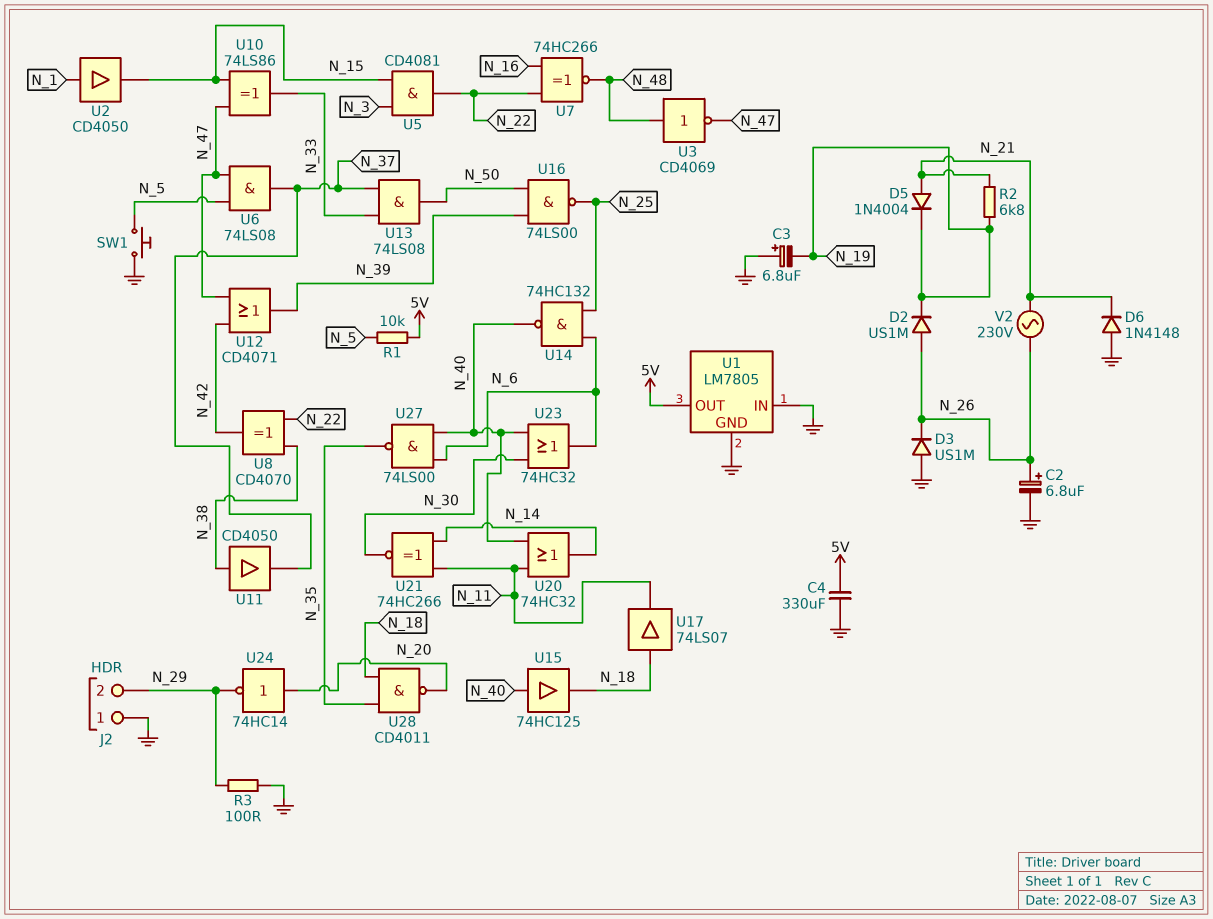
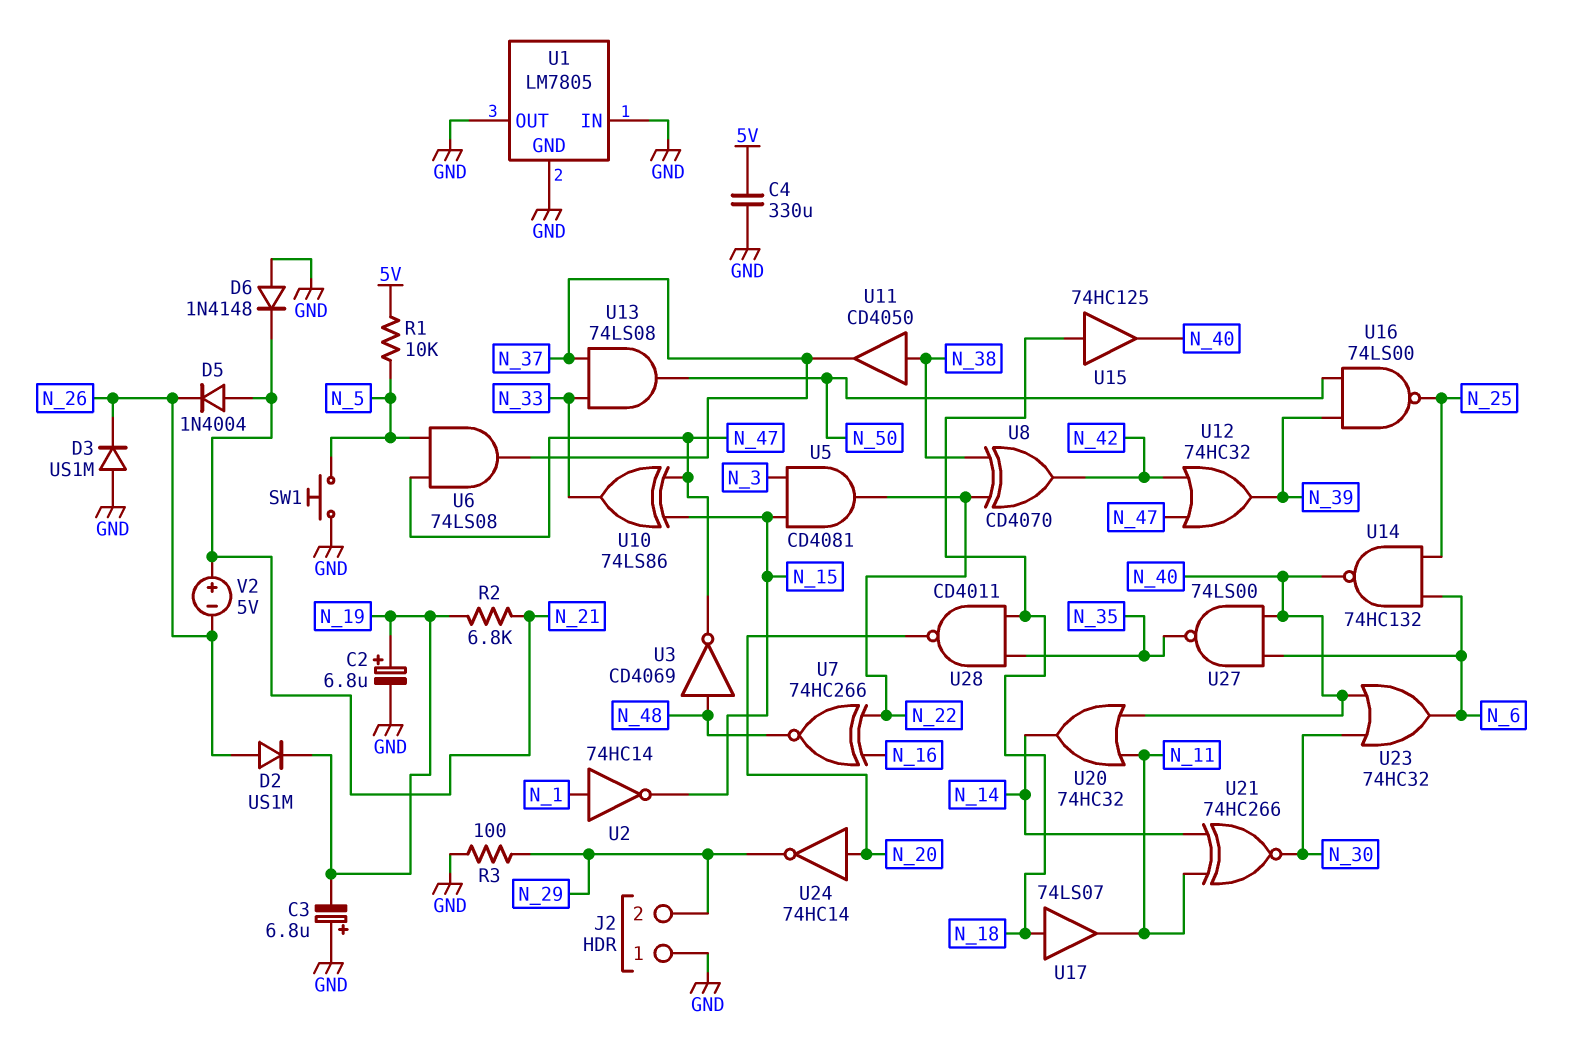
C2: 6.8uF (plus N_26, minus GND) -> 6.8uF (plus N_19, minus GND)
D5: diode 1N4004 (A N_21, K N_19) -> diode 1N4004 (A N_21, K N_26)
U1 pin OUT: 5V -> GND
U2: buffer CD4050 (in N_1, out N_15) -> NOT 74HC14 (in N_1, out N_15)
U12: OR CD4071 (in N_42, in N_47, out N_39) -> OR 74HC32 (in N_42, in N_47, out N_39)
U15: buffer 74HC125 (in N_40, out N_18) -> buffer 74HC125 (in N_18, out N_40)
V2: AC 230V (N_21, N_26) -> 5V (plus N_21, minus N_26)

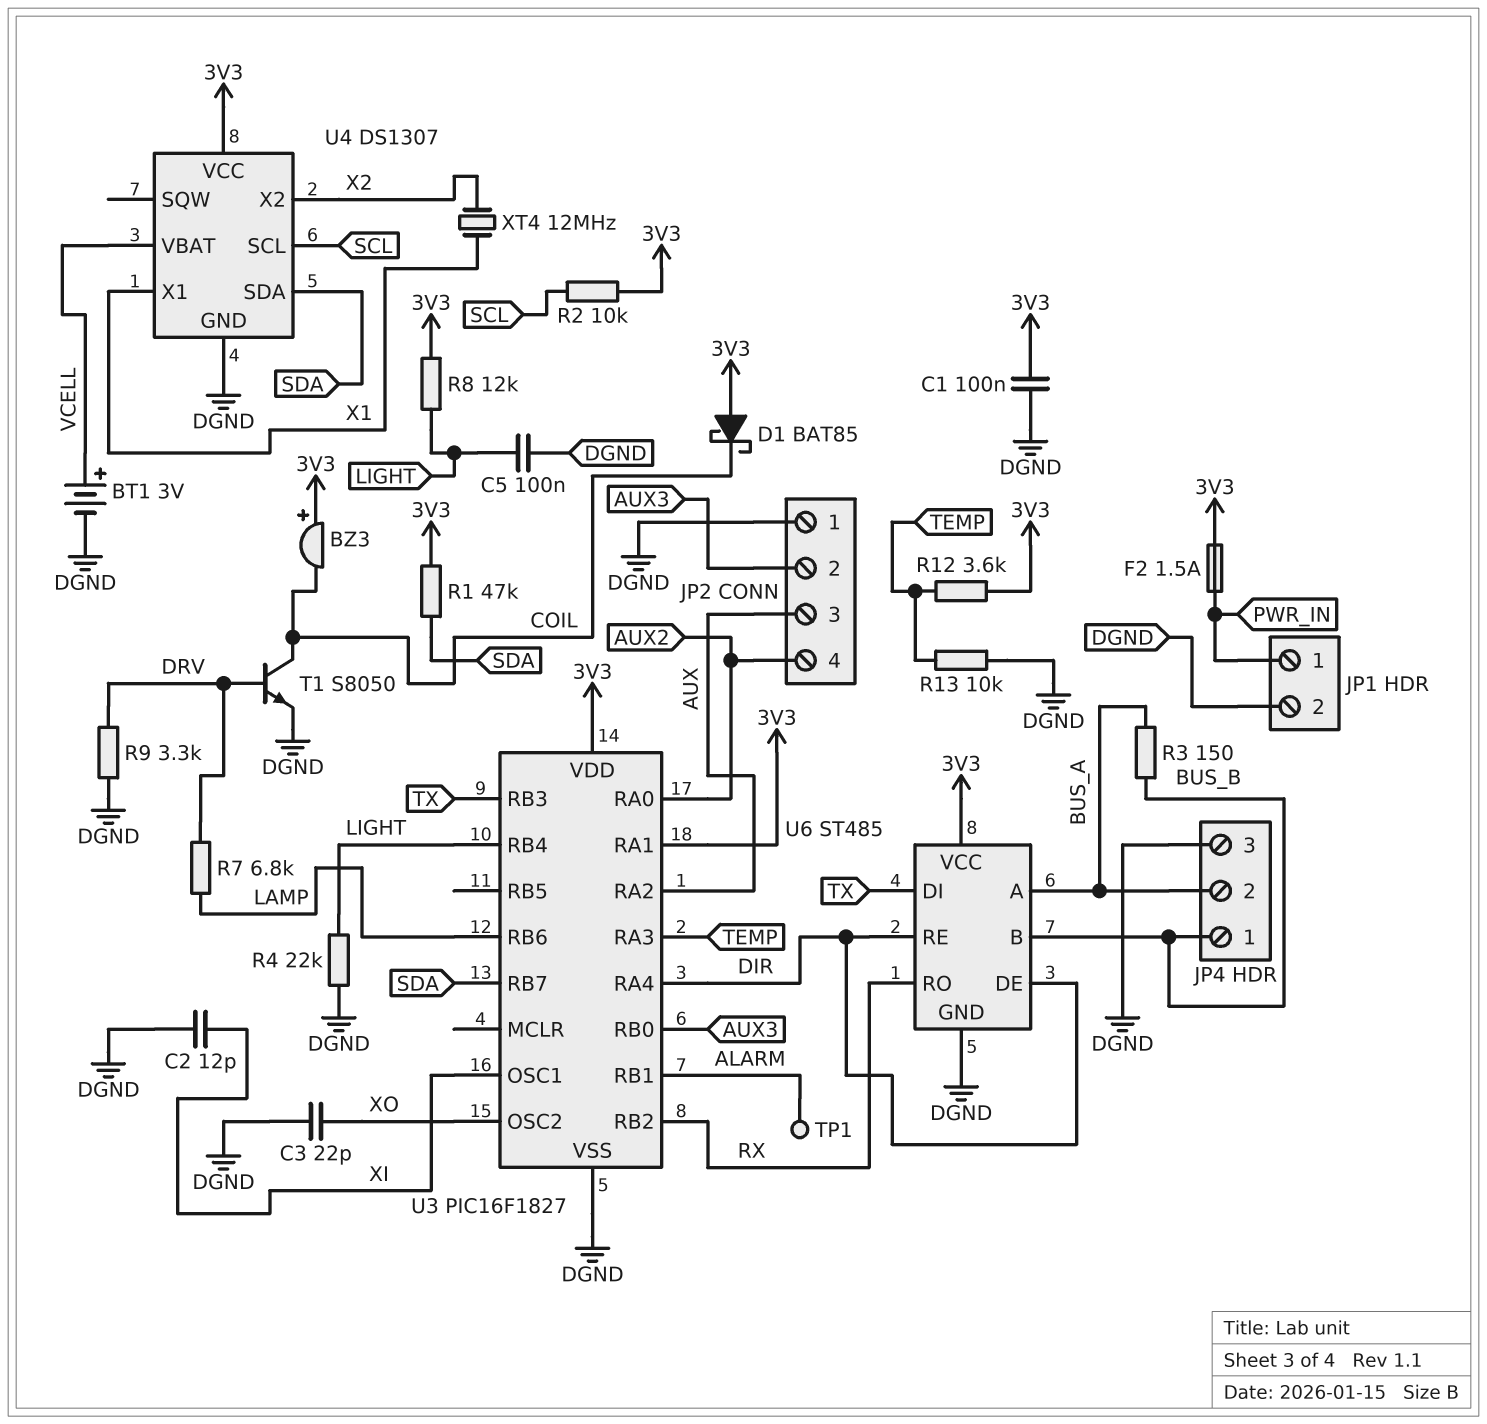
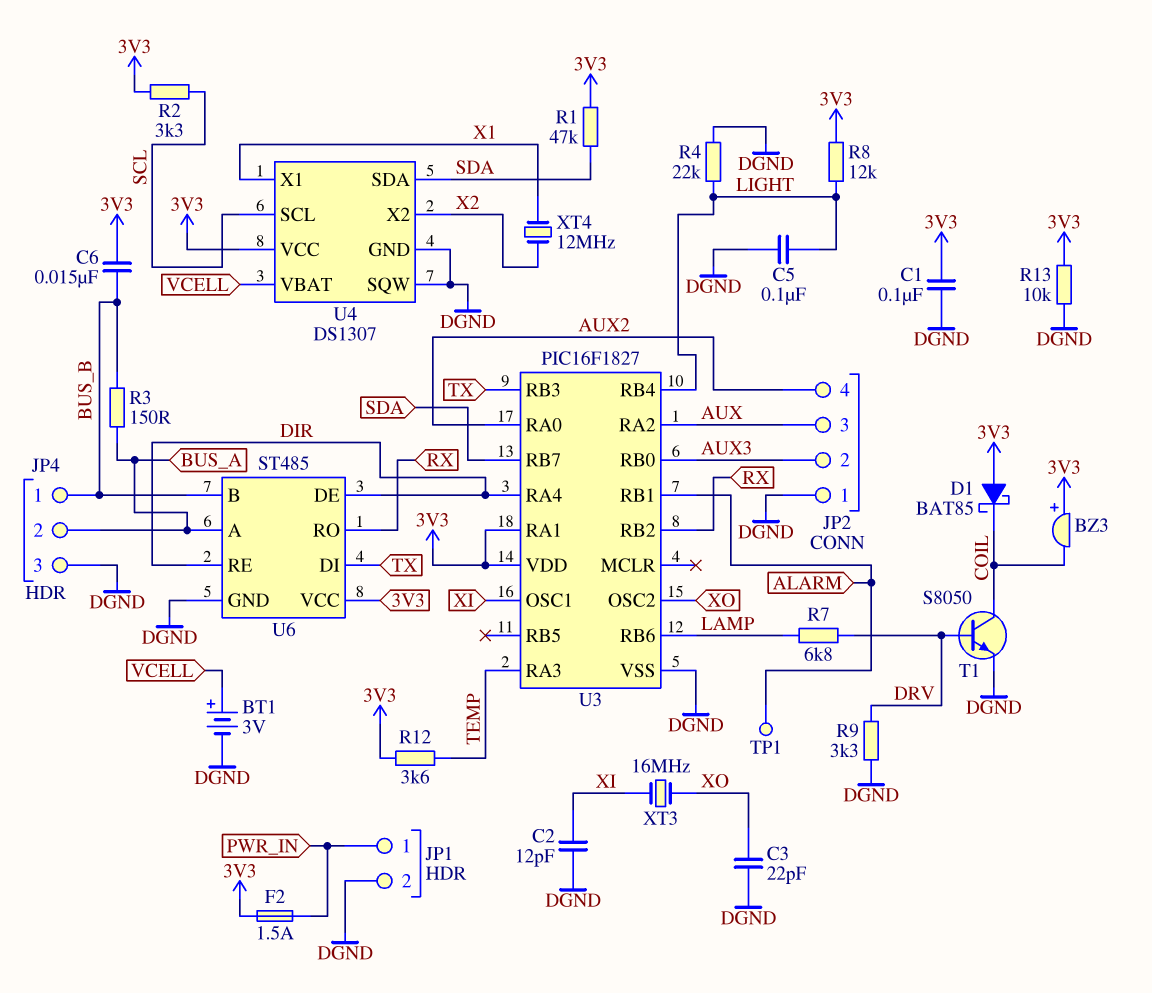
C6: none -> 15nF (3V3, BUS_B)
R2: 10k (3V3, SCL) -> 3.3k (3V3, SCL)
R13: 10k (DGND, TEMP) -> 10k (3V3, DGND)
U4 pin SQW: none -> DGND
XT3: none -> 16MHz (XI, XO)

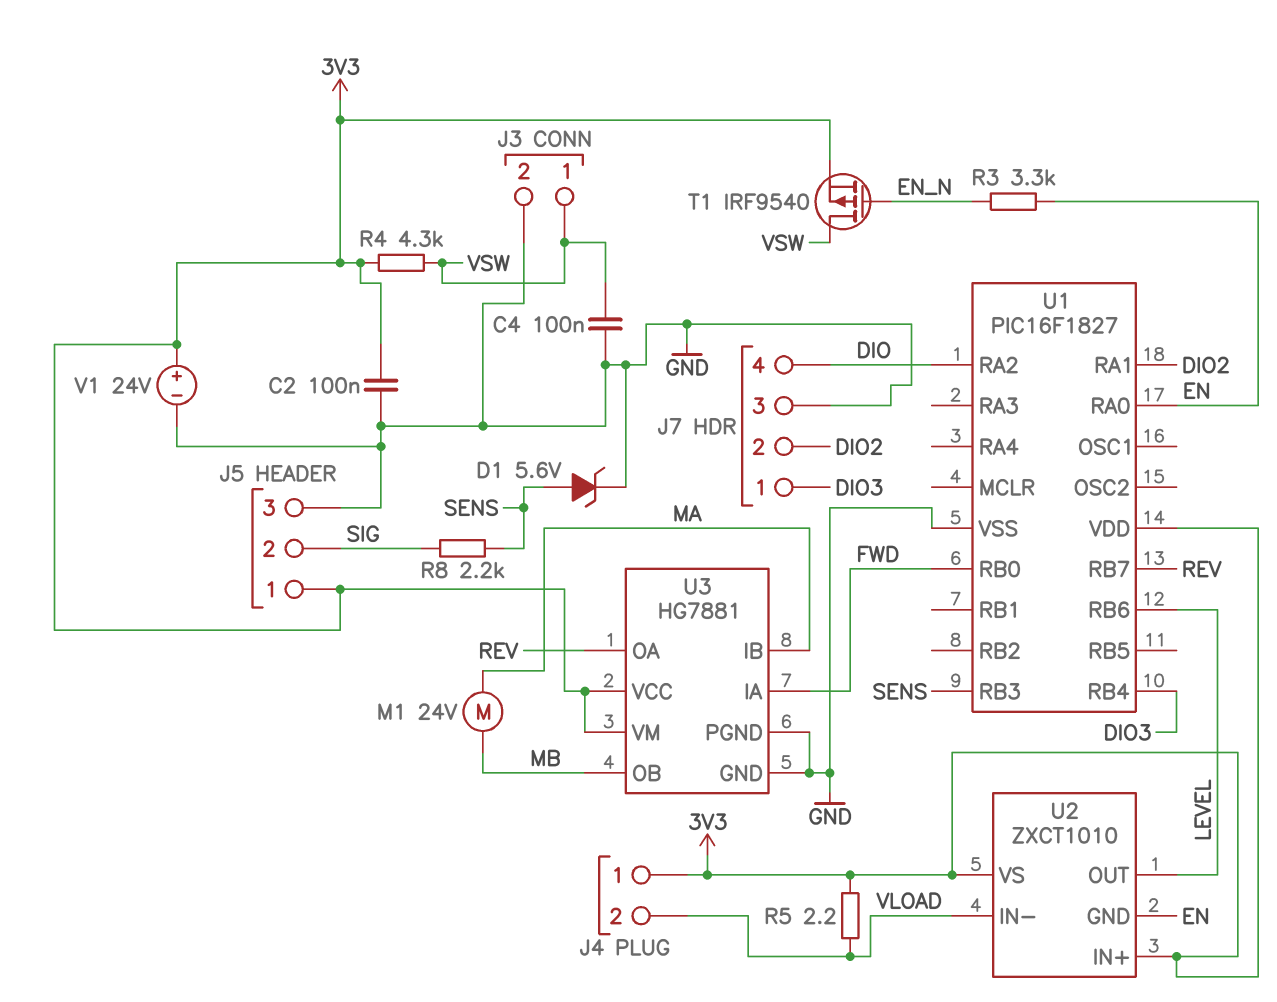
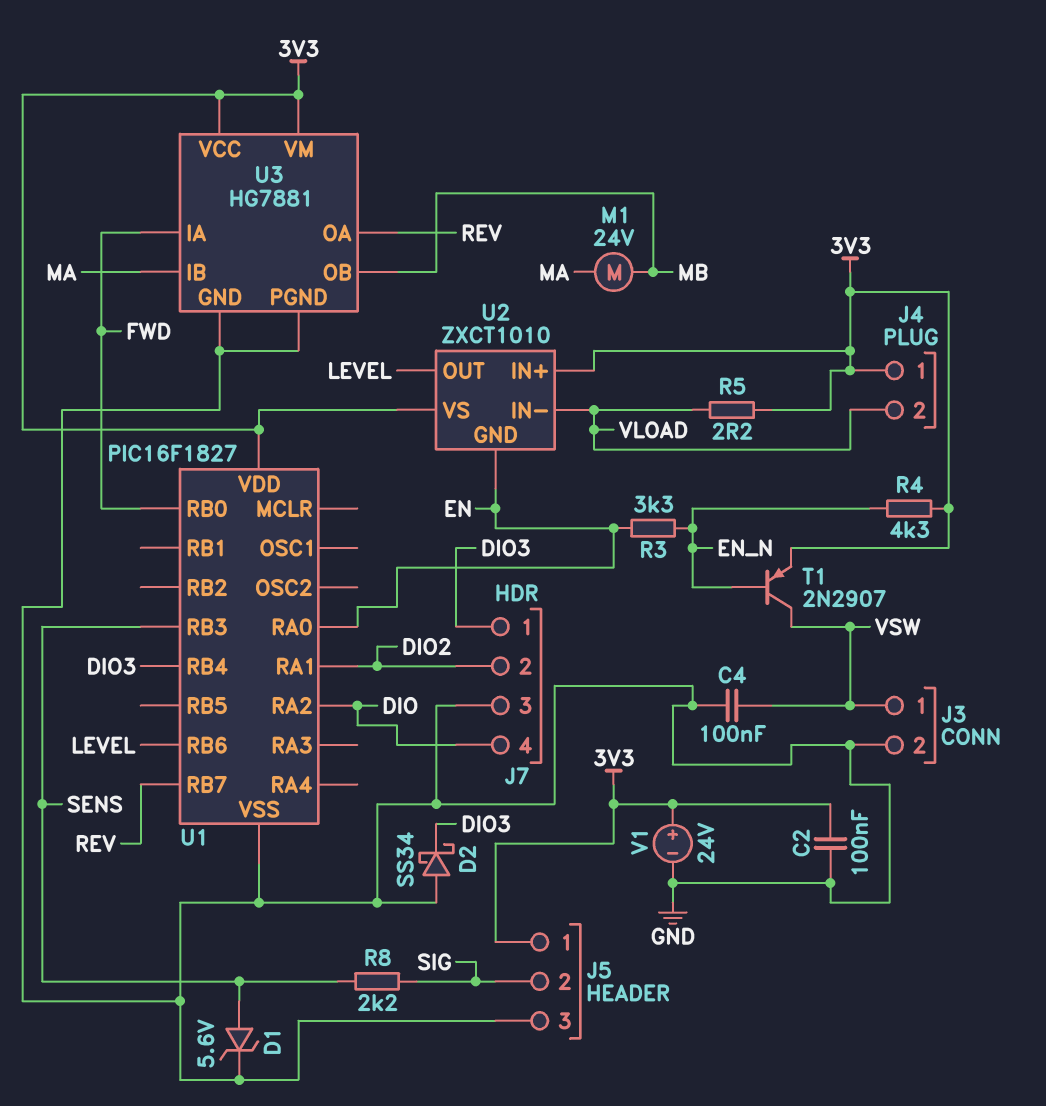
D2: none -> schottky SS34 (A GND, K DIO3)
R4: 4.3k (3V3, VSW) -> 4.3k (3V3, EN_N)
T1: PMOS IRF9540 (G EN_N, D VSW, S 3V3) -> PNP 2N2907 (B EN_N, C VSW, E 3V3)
───
__Instructions to follow__
In the copy, include every line of the records exactly and none of the images.

__Written solution__
C2: 6.8uF (plus N_26, minus GND) -> 6.8uF (plus N_19, minus GND)
D5: diode 1N4004 (A N_21, K N_19) -> diode 1N4004 (A N_21, K N_26)
U1 pin OUT: 5V -> GND
U2: buffer CD4050 (in N_1, out N_15) -> NOT 74HC14 (in N_1, out N_15)
U12: OR CD4071 (in N_42, in N_47, out N_39) -> OR 74HC32 (in N_42, in N_47, out N_39)
U15: buffer 74HC125 (in N_40, out N_18) -> buffer 74HC125 (in N_18, out N_40)
V2: AC 230V (N_21, N_26) -> 5V (plus N_21, minus N_26)

C6: none -> 15nF (3V3, BUS_B)
R2: 10k (3V3, SCL) -> 3.3k (3V3, SCL)
R13: 10k (DGND, TEMP) -> 10k (3V3, DGND)
U4 pin SQW: none -> DGND
XT3: none -> 16MHz (XI, XO)

D2: none -> schottky SS34 (A GND, K DIO3)
R4: 4.3k (3V3, VSW) -> 4.3k (3V3, EN_N)
T1: PMOS IRF9540 (G EN_N, D VSW, S 3V3) -> PNP 2N2907 (B EN_N, C VSW, E 3V3)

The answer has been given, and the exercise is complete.